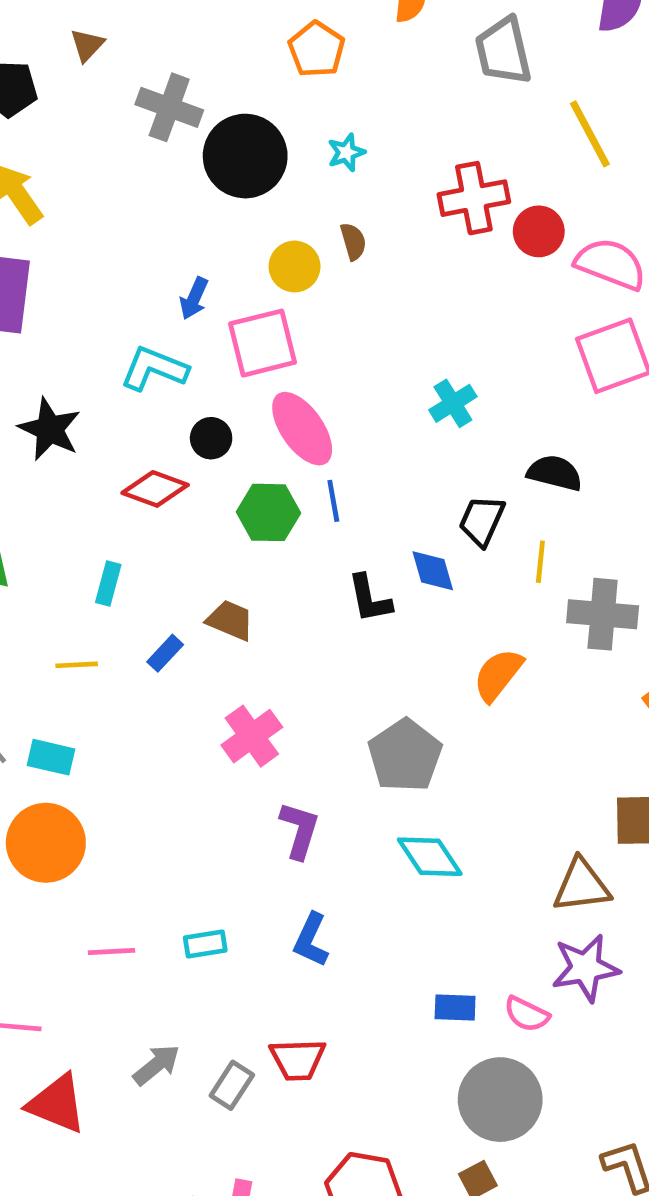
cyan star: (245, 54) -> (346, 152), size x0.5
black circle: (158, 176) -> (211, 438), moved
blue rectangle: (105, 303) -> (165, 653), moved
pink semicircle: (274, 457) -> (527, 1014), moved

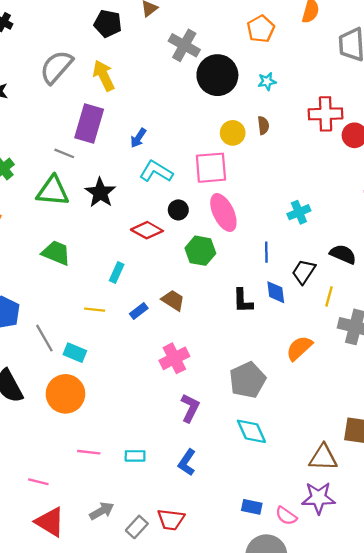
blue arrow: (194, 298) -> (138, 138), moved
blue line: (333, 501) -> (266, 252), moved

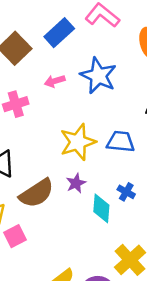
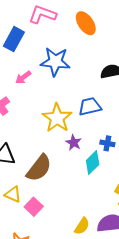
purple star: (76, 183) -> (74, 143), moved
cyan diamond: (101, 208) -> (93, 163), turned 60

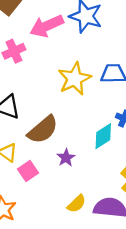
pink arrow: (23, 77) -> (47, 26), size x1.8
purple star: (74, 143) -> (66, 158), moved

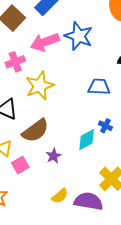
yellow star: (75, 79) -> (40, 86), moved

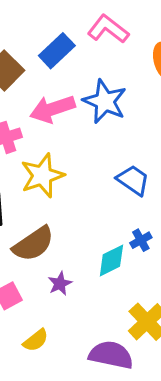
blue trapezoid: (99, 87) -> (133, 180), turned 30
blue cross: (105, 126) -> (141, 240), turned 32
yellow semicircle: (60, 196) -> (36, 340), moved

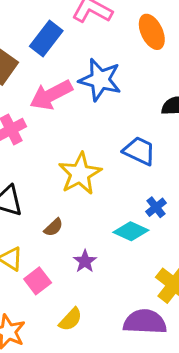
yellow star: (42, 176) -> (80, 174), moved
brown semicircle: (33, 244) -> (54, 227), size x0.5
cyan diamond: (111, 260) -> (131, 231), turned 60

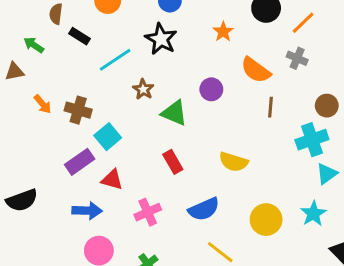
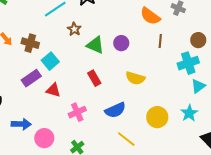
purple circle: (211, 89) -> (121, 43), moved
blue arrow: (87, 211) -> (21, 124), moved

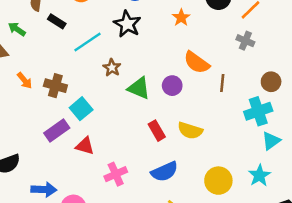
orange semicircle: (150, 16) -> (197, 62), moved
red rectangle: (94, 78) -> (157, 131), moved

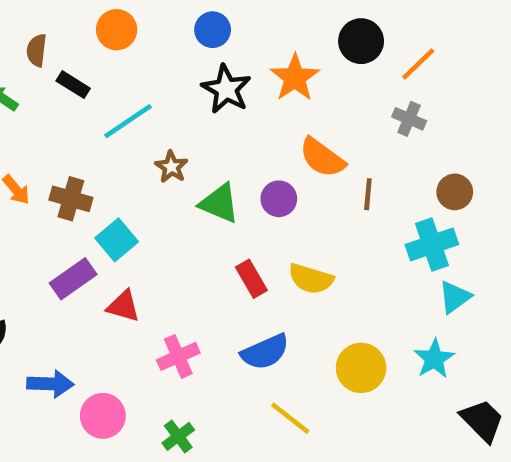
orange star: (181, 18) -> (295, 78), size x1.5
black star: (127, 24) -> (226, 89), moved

---*---

DESCRIPTION OF THE TASK -
How many lines of the listing above contain the string "diamond"? Answer with the number alone.

SOLUTION FOR THIS PROBLEM -
2